### What to produce
In this exercise, print only the lines of the records below from the one with "old: cylinder (purple)" through the one with "first_place: [410, 188, 28, 35]", inclusive. Pictures are not part of the copy.
┌─ Source material
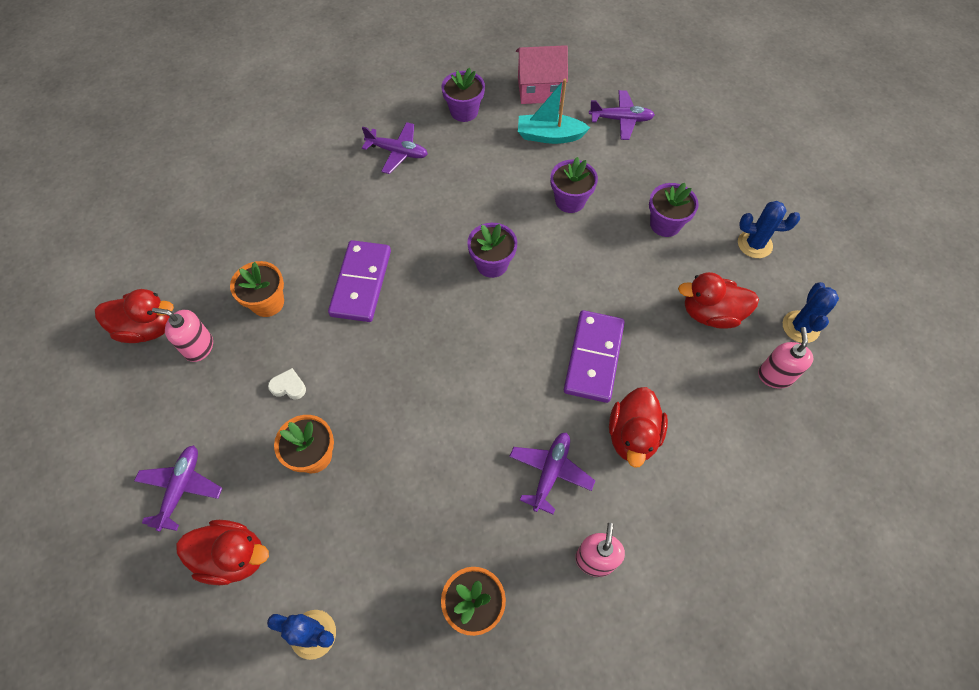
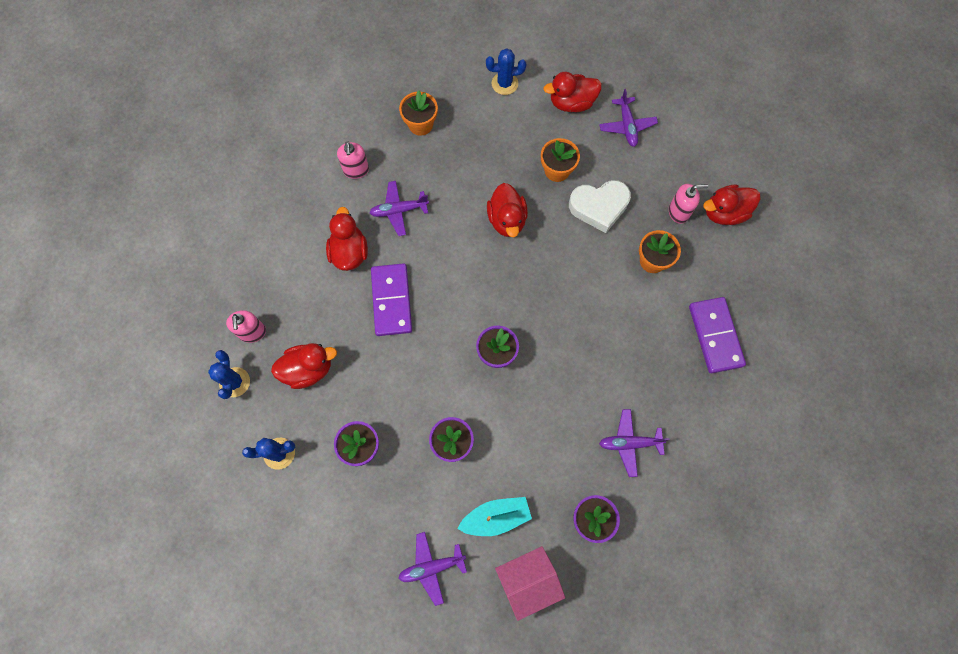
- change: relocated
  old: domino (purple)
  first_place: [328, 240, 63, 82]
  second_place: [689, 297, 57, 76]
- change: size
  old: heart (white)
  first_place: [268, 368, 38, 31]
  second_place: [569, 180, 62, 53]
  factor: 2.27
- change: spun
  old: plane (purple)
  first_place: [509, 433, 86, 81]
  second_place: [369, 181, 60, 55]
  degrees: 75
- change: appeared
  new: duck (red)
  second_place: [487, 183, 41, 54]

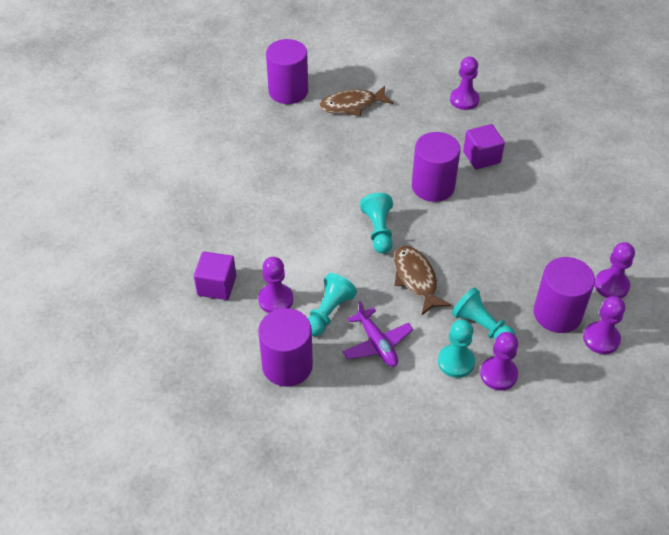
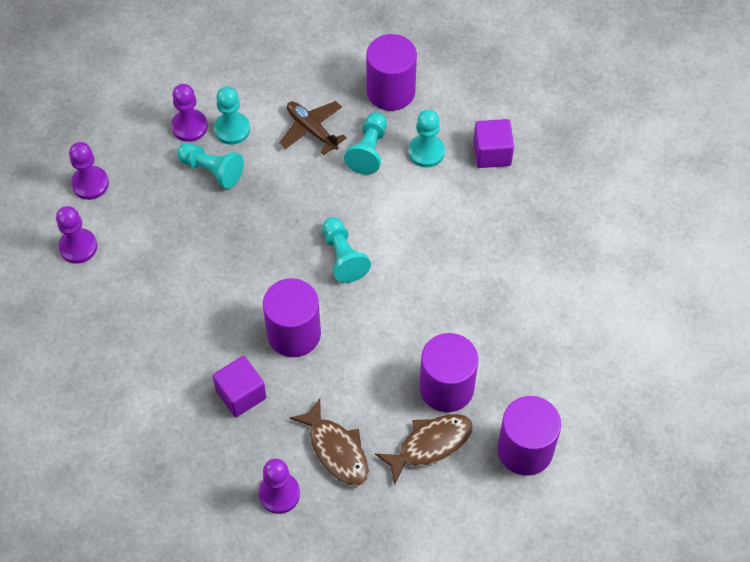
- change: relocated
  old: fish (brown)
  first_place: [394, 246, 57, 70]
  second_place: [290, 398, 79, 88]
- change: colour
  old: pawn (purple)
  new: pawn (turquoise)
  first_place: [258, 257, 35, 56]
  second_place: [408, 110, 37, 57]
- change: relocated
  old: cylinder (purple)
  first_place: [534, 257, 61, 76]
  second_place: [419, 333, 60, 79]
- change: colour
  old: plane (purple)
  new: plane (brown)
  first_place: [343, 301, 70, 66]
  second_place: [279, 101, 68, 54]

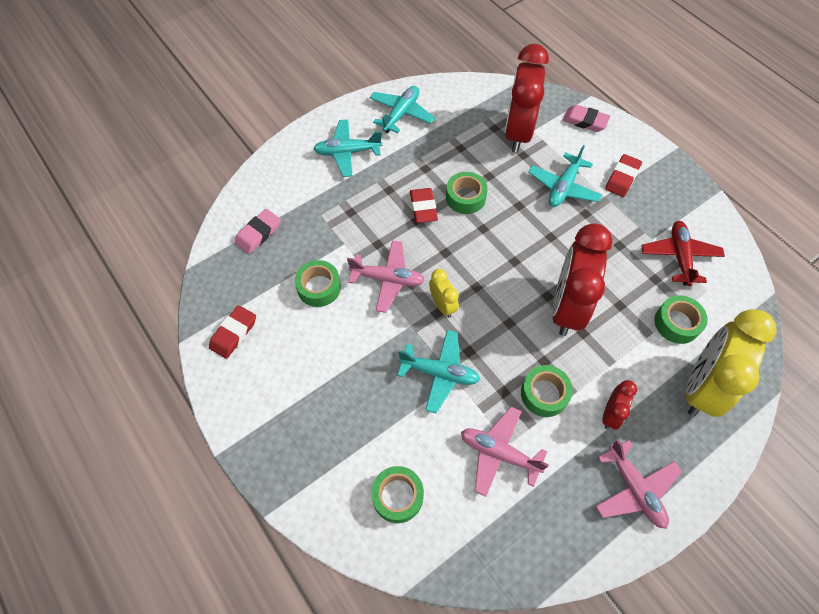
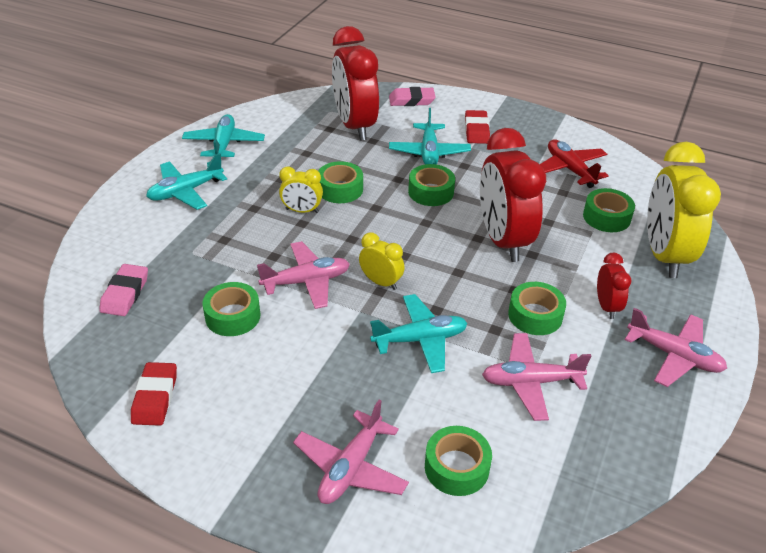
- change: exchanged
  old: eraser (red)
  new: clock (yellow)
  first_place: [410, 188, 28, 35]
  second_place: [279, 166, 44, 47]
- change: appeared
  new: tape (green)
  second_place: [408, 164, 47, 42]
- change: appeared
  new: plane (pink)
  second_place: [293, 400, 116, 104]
└─
### Exercise answer
  old: cylinder (purple)
  first_place: [534, 257, 61, 76]
  second_place: [419, 333, 60, 79]
- change: colour
  old: plane (purple)
  new: plane (brown)
  first_place: [343, 301, 70, 66]
  second_place: [279, 101, 68, 54]

- change: exchanged
  old: eraser (red)
  new: clock (yellow)
  first_place: [410, 188, 28, 35]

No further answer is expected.